→ Activity: Search the data below, and report every line in which "gelb" occurs.

Segment Start: Provided information

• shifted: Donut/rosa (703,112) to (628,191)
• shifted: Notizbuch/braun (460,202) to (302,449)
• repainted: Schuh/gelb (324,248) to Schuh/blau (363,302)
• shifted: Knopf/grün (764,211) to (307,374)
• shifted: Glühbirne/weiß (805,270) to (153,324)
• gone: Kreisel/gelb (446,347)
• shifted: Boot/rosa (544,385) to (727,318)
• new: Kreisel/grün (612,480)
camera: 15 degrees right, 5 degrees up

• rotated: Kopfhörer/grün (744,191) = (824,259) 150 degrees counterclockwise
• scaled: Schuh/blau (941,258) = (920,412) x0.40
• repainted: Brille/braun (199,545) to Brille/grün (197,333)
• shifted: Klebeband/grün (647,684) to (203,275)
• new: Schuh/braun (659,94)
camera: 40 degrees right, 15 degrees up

Segment End: Provided information

→ Your solution:
• repainted: Schuh/gelb (324,248) to Schuh/blau (363,302)
• gone: Kreisel/gelb (446,347)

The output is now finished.